+++ SOURCE DATA

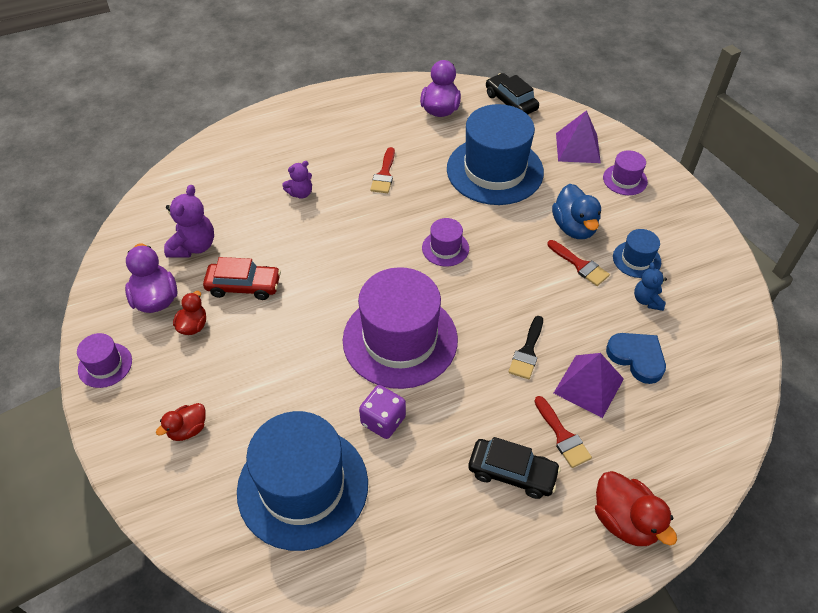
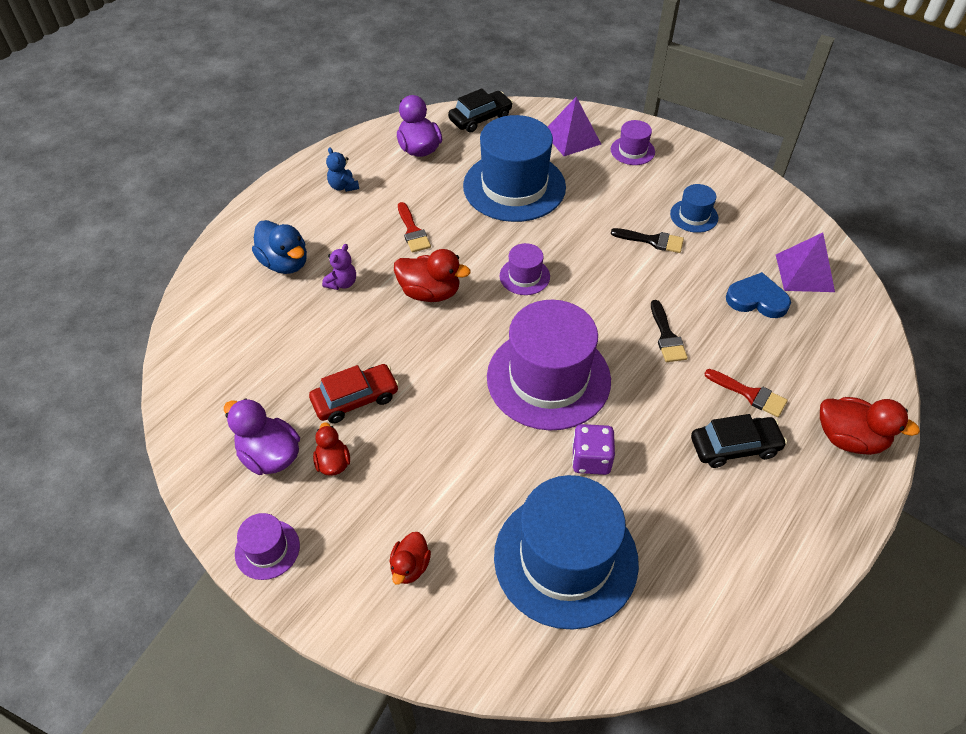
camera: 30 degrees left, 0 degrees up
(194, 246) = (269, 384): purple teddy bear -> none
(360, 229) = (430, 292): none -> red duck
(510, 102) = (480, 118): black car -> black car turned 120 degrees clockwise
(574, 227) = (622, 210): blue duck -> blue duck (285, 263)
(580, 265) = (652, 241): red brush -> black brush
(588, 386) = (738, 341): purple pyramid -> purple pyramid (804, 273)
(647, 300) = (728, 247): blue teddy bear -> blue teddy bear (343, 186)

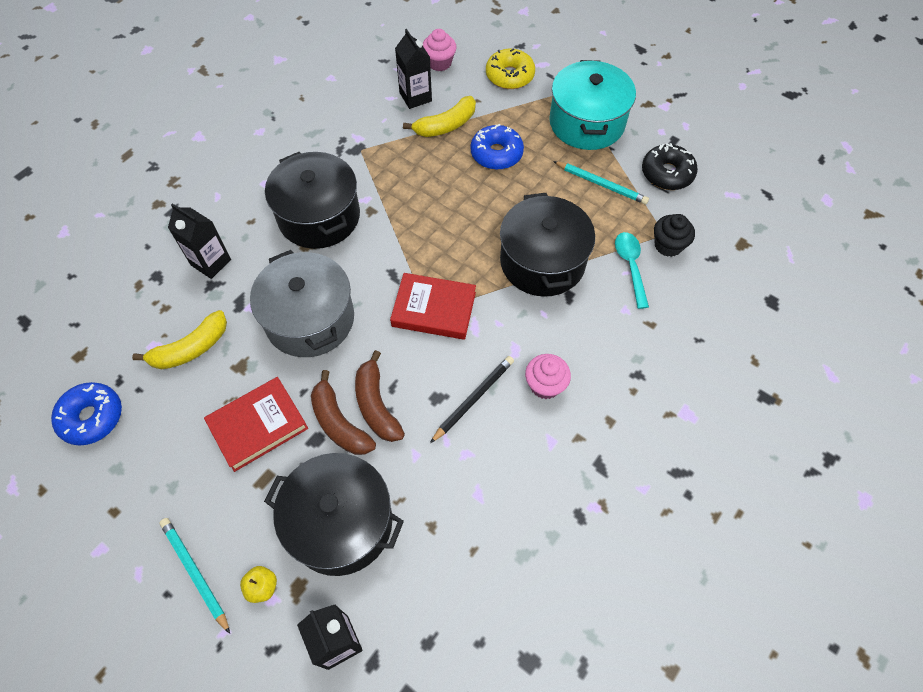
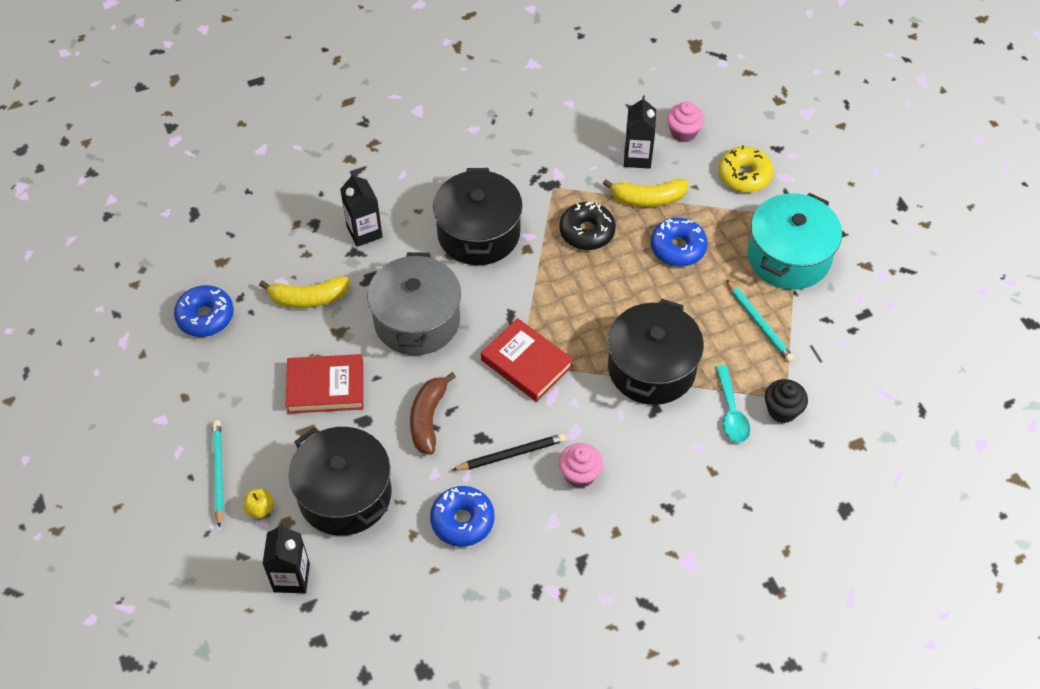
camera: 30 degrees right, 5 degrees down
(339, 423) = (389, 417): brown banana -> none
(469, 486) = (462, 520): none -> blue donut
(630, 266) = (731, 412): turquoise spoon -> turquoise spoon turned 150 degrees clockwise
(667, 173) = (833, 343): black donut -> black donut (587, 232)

++++++

| TASK GOAL |
Copy out the data above exactly, except the pictures.

| ANSWER TO THE PROBLEM |
camera: 30 degrees left, 0 degrees up
(194, 246) = (269, 384): purple teddy bear -> none
(360, 229) = (430, 292): none -> red duck
(510, 102) = (480, 118): black car -> black car turned 120 degrees clockwise
(574, 227) = (622, 210): blue duck -> blue duck (285, 263)
(580, 265) = (652, 241): red brush -> black brush
(588, 386) = (738, 341): purple pyramid -> purple pyramid (804, 273)
(647, 300) = (728, 247): blue teddy bear -> blue teddy bear (343, 186)

camera: 30 degrees right, 5 degrees down
(339, 423) = (389, 417): brown banana -> none
(469, 486) = (462, 520): none -> blue donut
(630, 266) = (731, 412): turquoise spoon -> turquoise spoon turned 150 degrees clockwise
(667, 173) = (833, 343): black donut -> black donut (587, 232)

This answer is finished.